[Input records Boundary: Start]

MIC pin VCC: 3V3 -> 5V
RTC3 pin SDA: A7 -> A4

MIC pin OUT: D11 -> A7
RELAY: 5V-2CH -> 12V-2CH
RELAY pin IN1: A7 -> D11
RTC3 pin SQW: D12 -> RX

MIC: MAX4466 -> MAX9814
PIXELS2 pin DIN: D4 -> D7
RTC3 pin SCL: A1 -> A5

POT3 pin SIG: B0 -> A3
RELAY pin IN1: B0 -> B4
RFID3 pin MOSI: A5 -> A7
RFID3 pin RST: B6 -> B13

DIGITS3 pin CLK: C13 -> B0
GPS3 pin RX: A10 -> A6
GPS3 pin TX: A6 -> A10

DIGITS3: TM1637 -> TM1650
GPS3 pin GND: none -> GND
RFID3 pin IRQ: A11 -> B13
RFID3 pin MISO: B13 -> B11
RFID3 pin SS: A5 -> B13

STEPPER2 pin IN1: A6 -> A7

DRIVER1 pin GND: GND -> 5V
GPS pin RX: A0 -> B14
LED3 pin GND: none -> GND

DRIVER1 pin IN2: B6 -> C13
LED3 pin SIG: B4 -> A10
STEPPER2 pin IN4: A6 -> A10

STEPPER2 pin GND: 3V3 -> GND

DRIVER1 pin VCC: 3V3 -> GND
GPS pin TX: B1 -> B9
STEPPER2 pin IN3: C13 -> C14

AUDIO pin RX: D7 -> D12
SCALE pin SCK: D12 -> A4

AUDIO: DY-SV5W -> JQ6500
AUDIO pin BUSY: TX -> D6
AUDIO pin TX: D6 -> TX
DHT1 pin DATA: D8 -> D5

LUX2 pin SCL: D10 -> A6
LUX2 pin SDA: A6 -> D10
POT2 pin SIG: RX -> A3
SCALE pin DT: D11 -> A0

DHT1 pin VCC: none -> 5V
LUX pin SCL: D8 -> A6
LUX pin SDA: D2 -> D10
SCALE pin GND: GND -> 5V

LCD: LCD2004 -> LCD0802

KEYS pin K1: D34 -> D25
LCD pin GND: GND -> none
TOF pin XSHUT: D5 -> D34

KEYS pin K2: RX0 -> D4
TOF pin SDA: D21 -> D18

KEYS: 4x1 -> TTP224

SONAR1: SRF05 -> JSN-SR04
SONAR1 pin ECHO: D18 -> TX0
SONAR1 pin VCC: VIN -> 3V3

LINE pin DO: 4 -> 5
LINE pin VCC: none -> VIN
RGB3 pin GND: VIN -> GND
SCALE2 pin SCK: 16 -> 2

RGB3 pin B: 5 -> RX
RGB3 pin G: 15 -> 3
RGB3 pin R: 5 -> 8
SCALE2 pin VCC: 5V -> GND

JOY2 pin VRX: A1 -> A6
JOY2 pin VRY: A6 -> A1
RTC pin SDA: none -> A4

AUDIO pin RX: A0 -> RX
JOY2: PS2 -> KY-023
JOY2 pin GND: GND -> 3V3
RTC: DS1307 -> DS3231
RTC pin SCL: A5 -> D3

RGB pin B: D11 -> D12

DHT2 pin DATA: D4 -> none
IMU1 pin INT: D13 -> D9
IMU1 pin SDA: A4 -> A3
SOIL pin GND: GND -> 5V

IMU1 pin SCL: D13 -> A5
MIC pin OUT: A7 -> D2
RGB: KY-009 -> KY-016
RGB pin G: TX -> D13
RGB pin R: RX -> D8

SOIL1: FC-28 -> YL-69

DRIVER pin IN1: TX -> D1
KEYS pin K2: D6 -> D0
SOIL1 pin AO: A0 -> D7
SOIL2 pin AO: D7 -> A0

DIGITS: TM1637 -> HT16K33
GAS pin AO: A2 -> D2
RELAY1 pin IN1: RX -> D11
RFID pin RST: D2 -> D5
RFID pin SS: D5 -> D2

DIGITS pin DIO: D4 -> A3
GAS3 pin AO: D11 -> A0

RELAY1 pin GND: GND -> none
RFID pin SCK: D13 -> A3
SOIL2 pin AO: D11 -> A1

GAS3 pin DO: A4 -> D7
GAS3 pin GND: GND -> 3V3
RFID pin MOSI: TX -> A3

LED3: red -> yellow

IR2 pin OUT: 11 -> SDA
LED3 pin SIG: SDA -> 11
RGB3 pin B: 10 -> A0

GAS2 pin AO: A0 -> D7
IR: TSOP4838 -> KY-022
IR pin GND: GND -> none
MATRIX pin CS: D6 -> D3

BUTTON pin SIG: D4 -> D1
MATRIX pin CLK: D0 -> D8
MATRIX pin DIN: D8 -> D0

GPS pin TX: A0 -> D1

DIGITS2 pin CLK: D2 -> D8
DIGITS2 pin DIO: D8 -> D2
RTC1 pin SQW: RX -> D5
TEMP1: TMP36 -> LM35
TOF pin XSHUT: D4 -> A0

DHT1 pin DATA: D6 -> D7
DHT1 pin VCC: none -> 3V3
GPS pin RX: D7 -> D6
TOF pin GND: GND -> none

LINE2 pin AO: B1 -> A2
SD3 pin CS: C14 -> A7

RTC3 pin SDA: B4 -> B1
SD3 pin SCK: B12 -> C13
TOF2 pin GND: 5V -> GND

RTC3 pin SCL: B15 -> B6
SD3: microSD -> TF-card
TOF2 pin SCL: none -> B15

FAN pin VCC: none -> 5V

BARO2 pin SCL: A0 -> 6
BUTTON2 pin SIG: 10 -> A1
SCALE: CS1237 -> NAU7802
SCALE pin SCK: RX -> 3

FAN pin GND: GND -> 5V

[Input records Boundary: End]

**What to do:** The answer is every entry, copied word for word.

**Problem solution:**
MIC pin VCC: 3V3 -> 5V
RTC3 pin SDA: A7 -> A4

MIC pin OUT: D11 -> A7
RELAY: 5V-2CH -> 12V-2CH
RELAY pin IN1: A7 -> D11
RTC3 pin SQW: D12 -> RX

MIC: MAX4466 -> MAX9814
PIXELS2 pin DIN: D4 -> D7
RTC3 pin SCL: A1 -> A5

POT3 pin SIG: B0 -> A3
RELAY pin IN1: B0 -> B4
RFID3 pin MOSI: A5 -> A7
RFID3 pin RST: B6 -> B13

DIGITS3 pin CLK: C13 -> B0
GPS3 pin RX: A10 -> A6
GPS3 pin TX: A6 -> A10

DIGITS3: TM1637 -> TM1650
GPS3 pin GND: none -> GND
RFID3 pin IRQ: A11 -> B13
RFID3 pin MISO: B13 -> B11
RFID3 pin SS: A5 -> B13

STEPPER2 pin IN1: A6 -> A7

DRIVER1 pin GND: GND -> 5V
GPS pin RX: A0 -> B14
LED3 pin GND: none -> GND

DRIVER1 pin IN2: B6 -> C13
LED3 pin SIG: B4 -> A10
STEPPER2 pin IN4: A6 -> A10

STEPPER2 pin GND: 3V3 -> GND

DRIVER1 pin VCC: 3V3 -> GND
GPS pin TX: B1 -> B9
STEPPER2 pin IN3: C13 -> C14

AUDIO pin RX: D7 -> D12
SCALE pin SCK: D12 -> A4

AUDIO: DY-SV5W -> JQ6500
AUDIO pin BUSY: TX -> D6
AUDIO pin TX: D6 -> TX
DHT1 pin DATA: D8 -> D5

LUX2 pin SCL: D10 -> A6
LUX2 pin SDA: A6 -> D10
POT2 pin SIG: RX -> A3
SCALE pin DT: D11 -> A0

DHT1 pin VCC: none -> 5V
LUX pin SCL: D8 -> A6
LUX pin SDA: D2 -> D10
SCALE pin GND: GND -> 5V

LCD: LCD2004 -> LCD0802

KEYS pin K1: D34 -> D25
LCD pin GND: GND -> none
TOF pin XSHUT: D5 -> D34

KEYS pin K2: RX0 -> D4
TOF pin SDA: D21 -> D18

KEYS: 4x1 -> TTP224

SONAR1: SRF05 -> JSN-SR04
SONAR1 pin ECHO: D18 -> TX0
SONAR1 pin VCC: VIN -> 3V3

LINE pin DO: 4 -> 5
LINE pin VCC: none -> VIN
RGB3 pin GND: VIN -> GND
SCALE2 pin SCK: 16 -> 2

RGB3 pin B: 5 -> RX
RGB3 pin G: 15 -> 3
RGB3 pin R: 5 -> 8
SCALE2 pin VCC: 5V -> GND

JOY2 pin VRX: A1 -> A6
JOY2 pin VRY: A6 -> A1
RTC pin SDA: none -> A4

AUDIO pin RX: A0 -> RX
JOY2: PS2 -> KY-023
JOY2 pin GND: GND -> 3V3
RTC: DS1307 -> DS3231
RTC pin SCL: A5 -> D3

RGB pin B: D11 -> D12

DHT2 pin DATA: D4 -> none
IMU1 pin INT: D13 -> D9
IMU1 pin SDA: A4 -> A3
SOIL pin GND: GND -> 5V

IMU1 pin SCL: D13 -> A5
MIC pin OUT: A7 -> D2
RGB: KY-009 -> KY-016
RGB pin G: TX -> D13
RGB pin R: RX -> D8

SOIL1: FC-28 -> YL-69

DRIVER pin IN1: TX -> D1
KEYS pin K2: D6 -> D0
SOIL1 pin AO: A0 -> D7
SOIL2 pin AO: D7 -> A0

DIGITS: TM1637 -> HT16K33
GAS pin AO: A2 -> D2
RELAY1 pin IN1: RX -> D11
RFID pin RST: D2 -> D5
RFID pin SS: D5 -> D2

DIGITS pin DIO: D4 -> A3
GAS3 pin AO: D11 -> A0

RELAY1 pin GND: GND -> none
RFID pin SCK: D13 -> A3
SOIL2 pin AO: D11 -> A1

GAS3 pin DO: A4 -> D7
GAS3 pin GND: GND -> 3V3
RFID pin MOSI: TX -> A3

LED3: red -> yellow

IR2 pin OUT: 11 -> SDA
LED3 pin SIG: SDA -> 11
RGB3 pin B: 10 -> A0

GAS2 pin AO: A0 -> D7
IR: TSOP4838 -> KY-022
IR pin GND: GND -> none
MATRIX pin CS: D6 -> D3

BUTTON pin SIG: D4 -> D1
MATRIX pin CLK: D0 -> D8
MATRIX pin DIN: D8 -> D0

GPS pin TX: A0 -> D1

DIGITS2 pin CLK: D2 -> D8
DIGITS2 pin DIO: D8 -> D2
RTC1 pin SQW: RX -> D5
TEMP1: TMP36 -> LM35
TOF pin XSHUT: D4 -> A0

DHT1 pin DATA: D6 -> D7
DHT1 pin VCC: none -> 3V3
GPS pin RX: D7 -> D6
TOF pin GND: GND -> none

LINE2 pin AO: B1 -> A2
SD3 pin CS: C14 -> A7

RTC3 pin SDA: B4 -> B1
SD3 pin SCK: B12 -> C13
TOF2 pin GND: 5V -> GND

RTC3 pin SCL: B15 -> B6
SD3: microSD -> TF-card
TOF2 pin SCL: none -> B15

FAN pin VCC: none -> 5V

BARO2 pin SCL: A0 -> 6
BUTTON2 pin SIG: 10 -> A1
SCALE: CS1237 -> NAU7802
SCALE pin SCK: RX -> 3

FAN pin GND: GND -> 5V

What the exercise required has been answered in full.